> _MATERIAL FOR THIS EXERCISE_:
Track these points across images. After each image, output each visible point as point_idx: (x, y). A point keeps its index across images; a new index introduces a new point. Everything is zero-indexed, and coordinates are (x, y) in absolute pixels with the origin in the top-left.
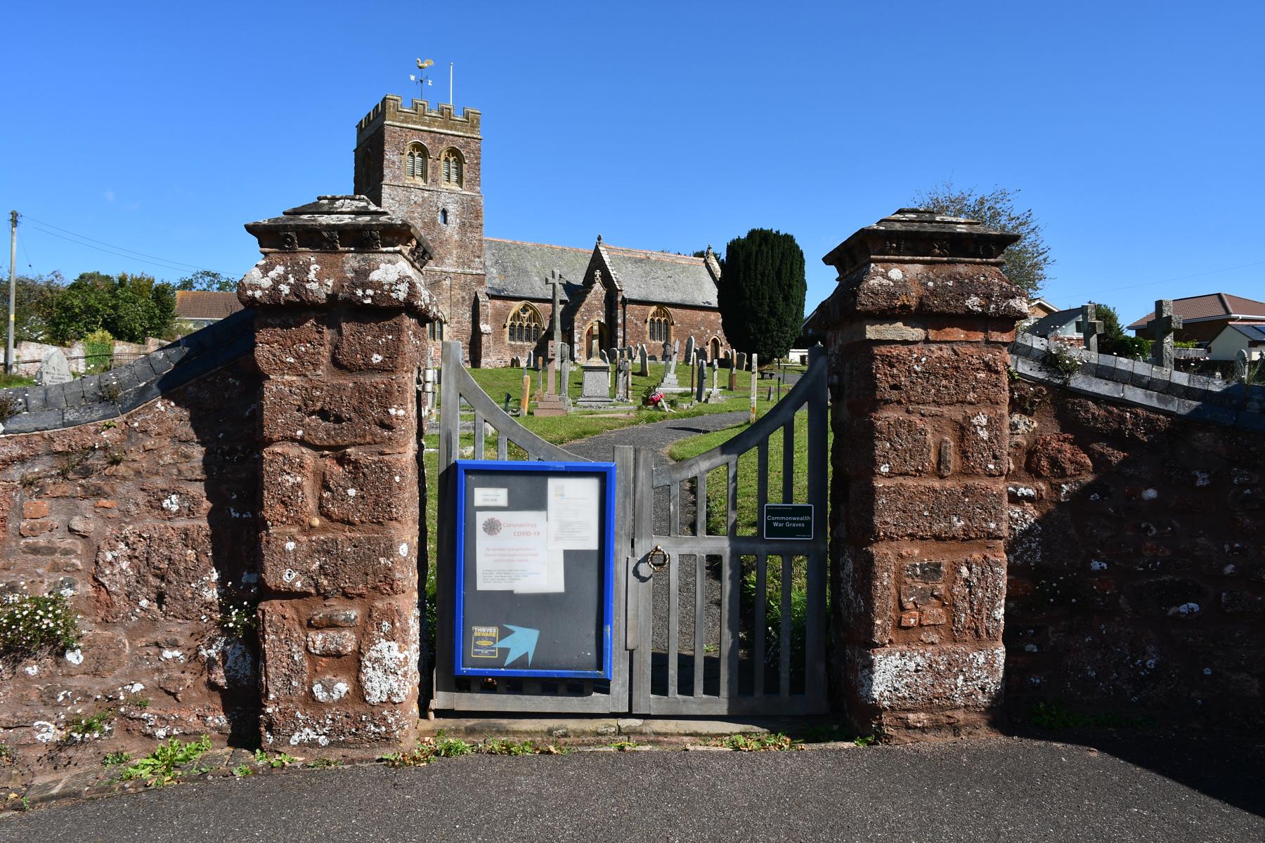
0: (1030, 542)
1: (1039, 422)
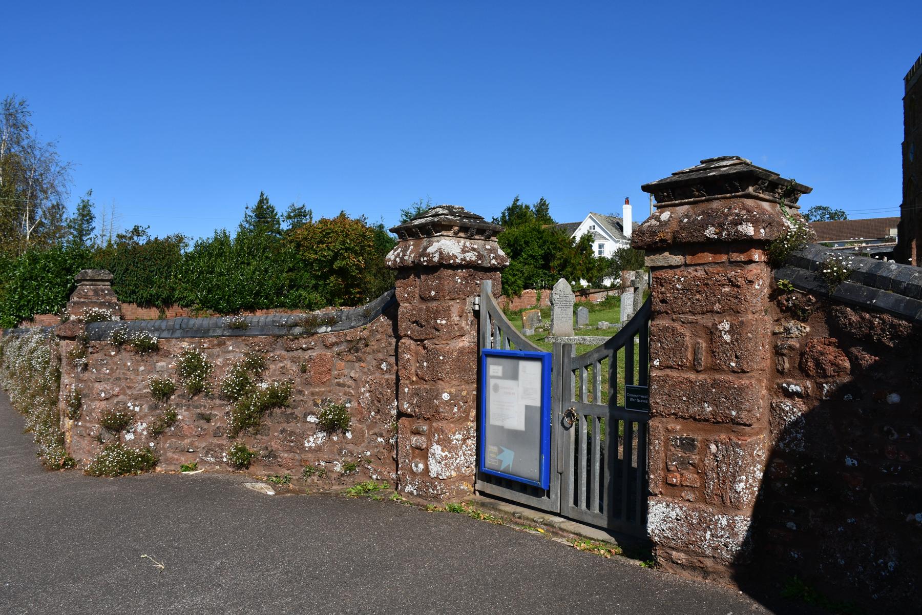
0: (797, 432)
1: (812, 327)
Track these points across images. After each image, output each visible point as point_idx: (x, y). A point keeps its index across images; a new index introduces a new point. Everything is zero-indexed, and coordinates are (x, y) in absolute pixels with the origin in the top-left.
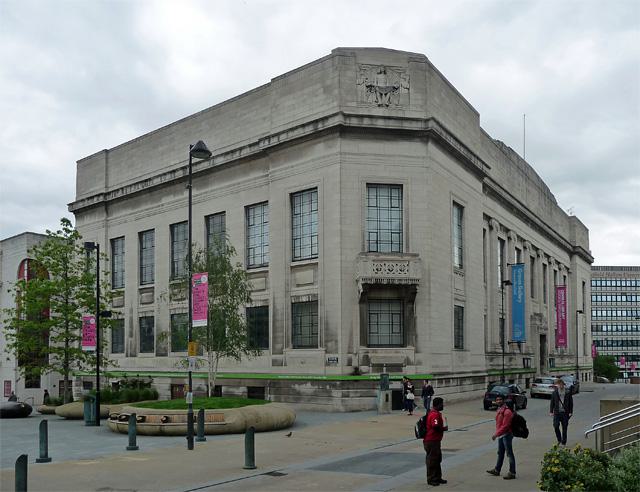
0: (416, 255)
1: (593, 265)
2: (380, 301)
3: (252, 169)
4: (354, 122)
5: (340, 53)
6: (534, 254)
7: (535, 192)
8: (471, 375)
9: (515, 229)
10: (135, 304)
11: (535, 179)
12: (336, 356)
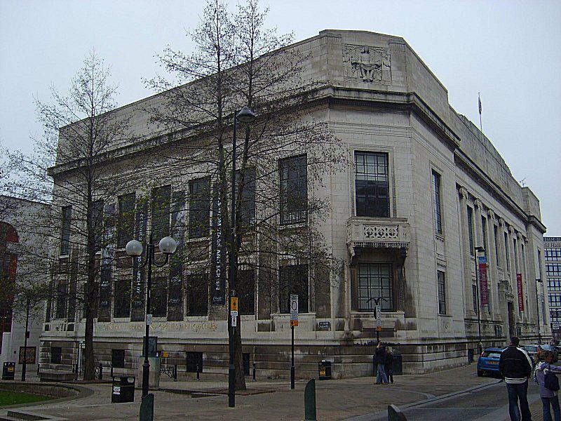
1: (545, 235)
2: (369, 265)
4: (342, 95)
5: (325, 34)
6: (496, 222)
7: (493, 163)
8: (454, 341)
9: (466, 186)
11: (493, 152)
12: (327, 320)
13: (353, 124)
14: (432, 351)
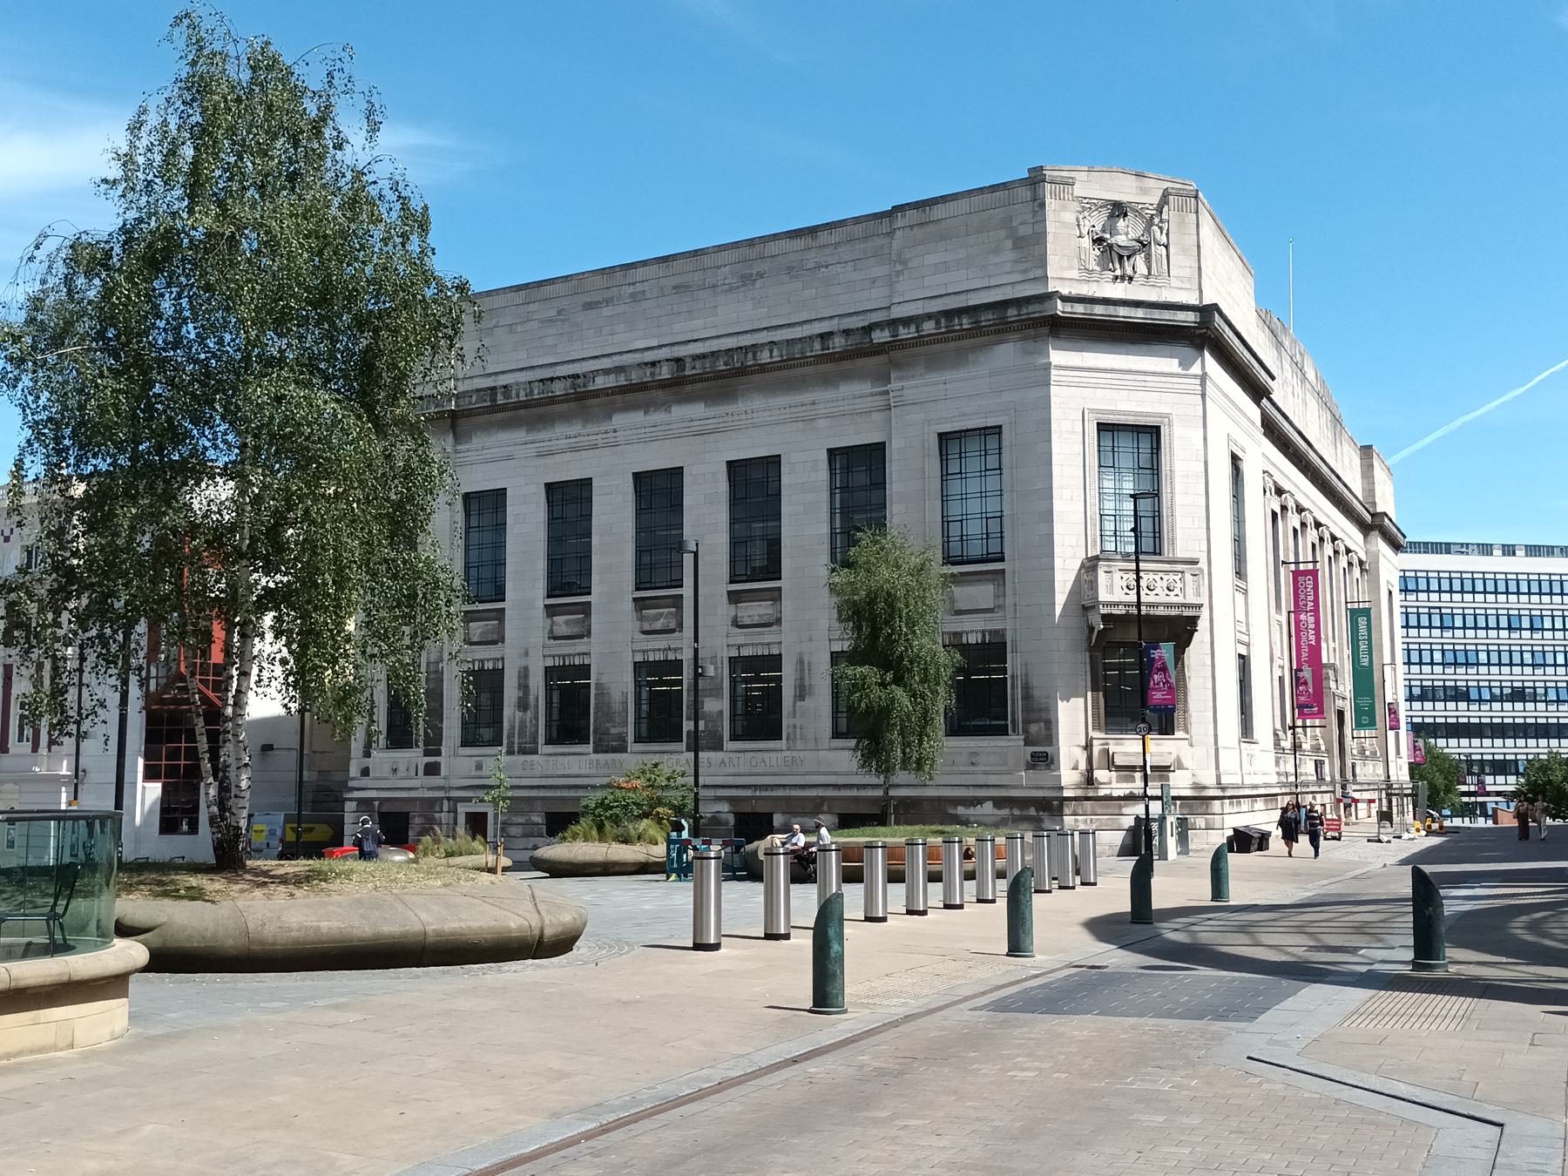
3: (847, 377)
10: (538, 636)
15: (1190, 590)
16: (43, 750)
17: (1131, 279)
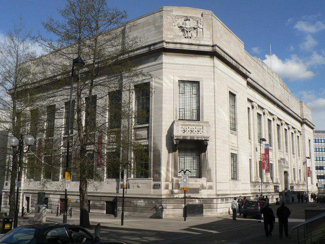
0: (207, 123)
6: (279, 123)
13: (178, 64)
14: (224, 202)
15: (205, 132)
16: (59, 215)
17: (190, 38)
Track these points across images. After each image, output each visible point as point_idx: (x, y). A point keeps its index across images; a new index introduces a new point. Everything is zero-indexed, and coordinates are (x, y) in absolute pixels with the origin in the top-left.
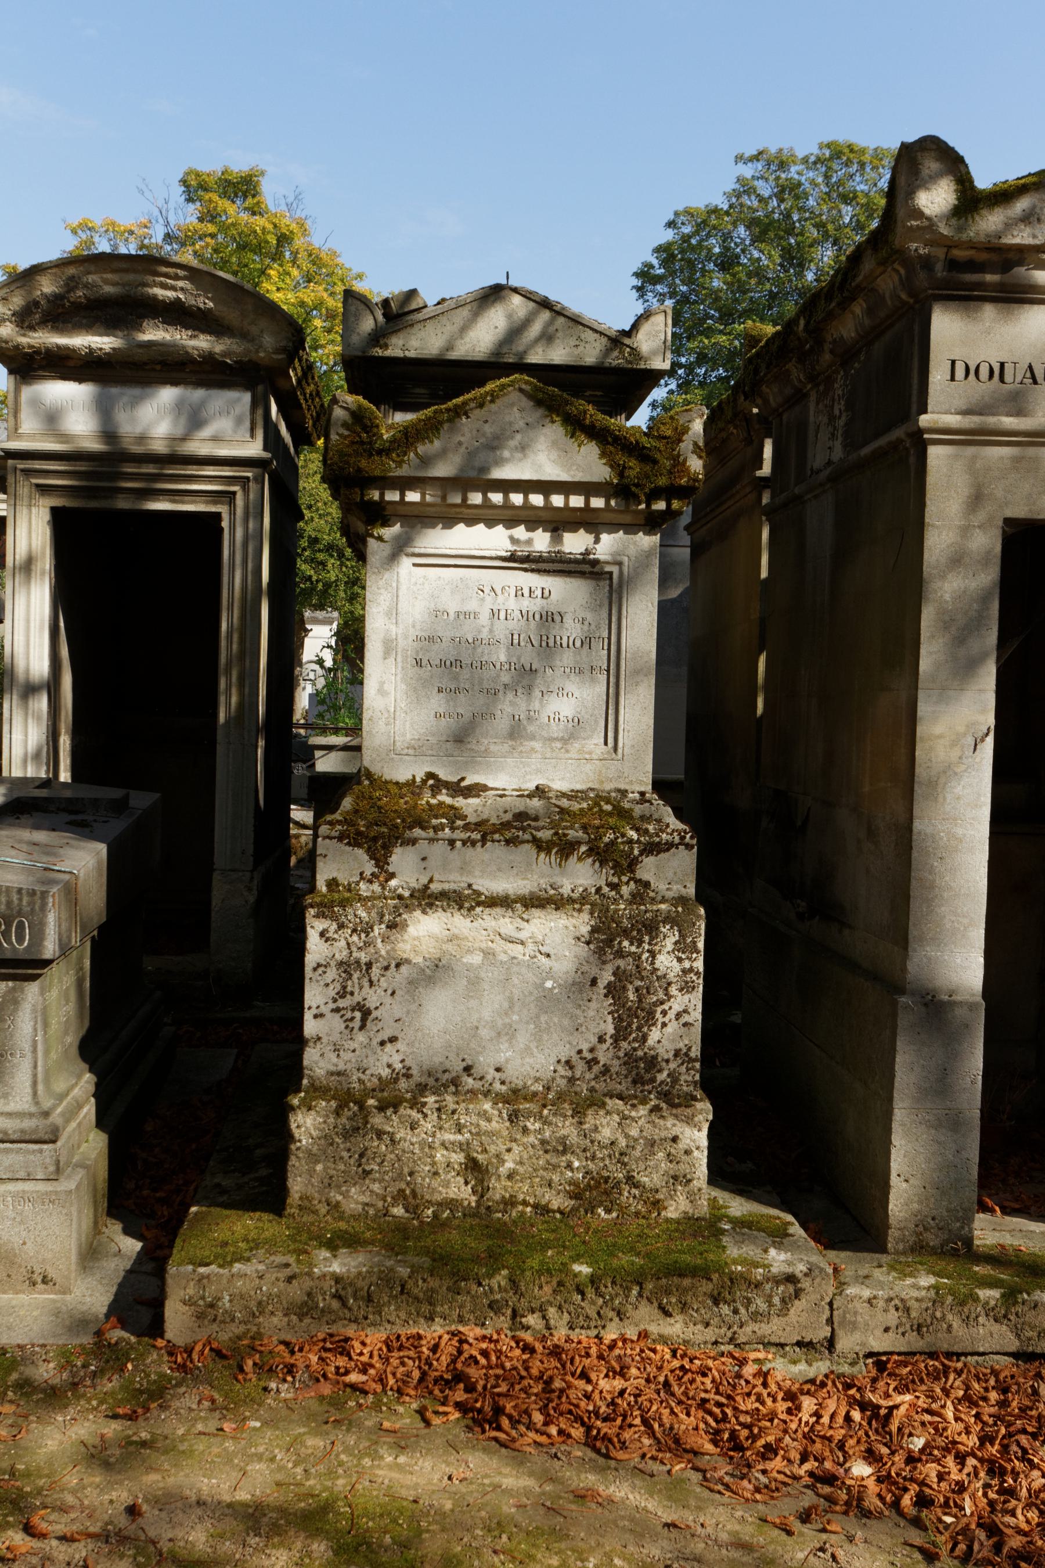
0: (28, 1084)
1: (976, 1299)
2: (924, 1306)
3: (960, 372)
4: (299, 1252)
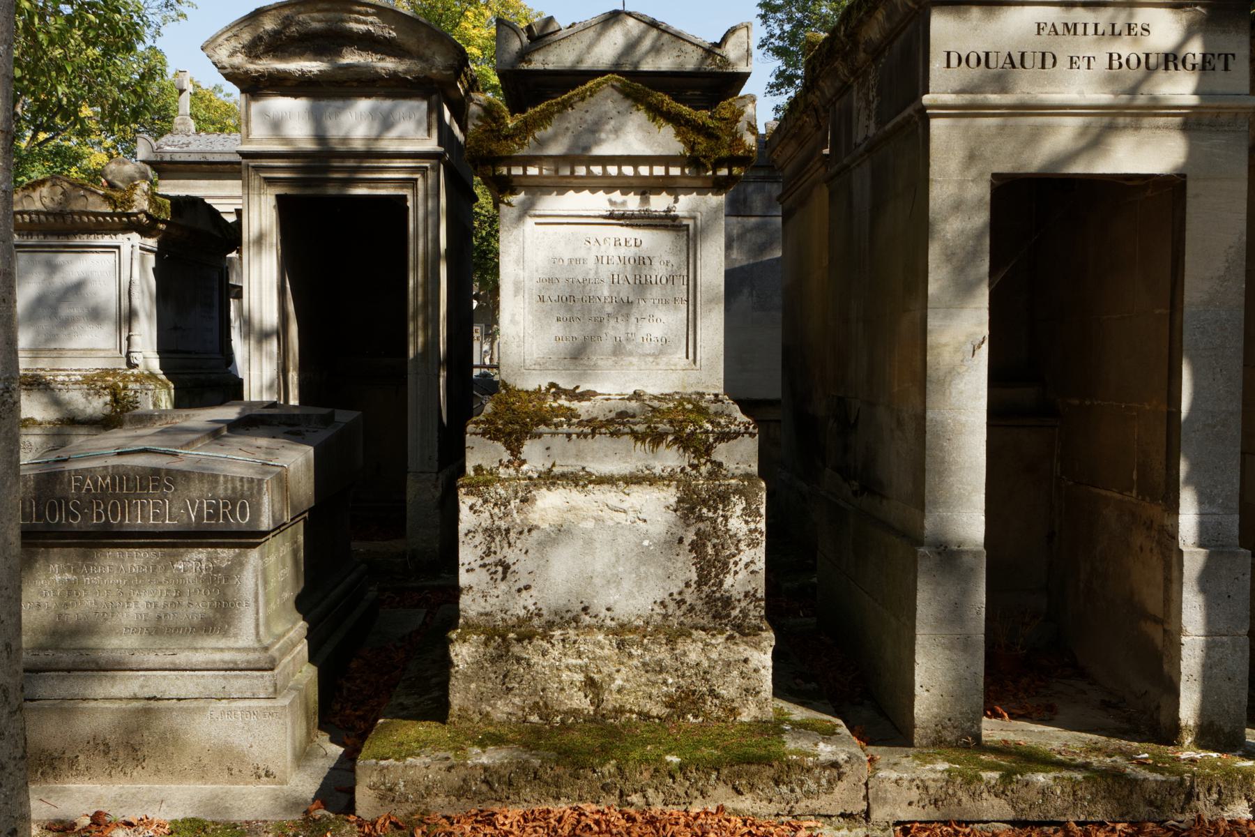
0: (252, 626)
1: (980, 779)
2: (939, 785)
3: (954, 61)
4: (457, 749)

> _PROBLEM TO WORK ON_: Recast every line of the entries from the one containing "13: (353, 124)" through the last line, inclusive, as a JSON list of strings with one string per line and blank lines left out. Omit the pictures from your answer.

> _ANSWER FOR THIS EXERCISE_:
[
  "13: (353, 124)",
  "14: (432, 351)",
  "3: (847, 377)",
  "10: (538, 636)",
  "15: (1190, 590)",
  "16: (43, 750)",
  "17: (1131, 279)",
  "0: (207, 123)",
  "6: (279, 123)",
  "13: (178, 64)",
  "14: (224, 202)",
  "15: (205, 132)",
  "16: (59, 215)",
  "17: (190, 38)",
  "Track these points across images. After each image, output each visible point as point_idx: (x, y). A point keeps its index across images; a new index introduces a new point. Everything is zero-indexed, and coordinates are (x, y) in absolute pixels with the origin in the top-left.",
  "0: (28, 1084)",
  "1: (976, 1299)",
  "2: (924, 1306)",
  "3: (960, 372)",
  "4: (299, 1252)",
  "0: (252, 626)",
  "1: (980, 779)",
  "2: (939, 785)",
  "3: (954, 61)",
  "4: (457, 749)"
]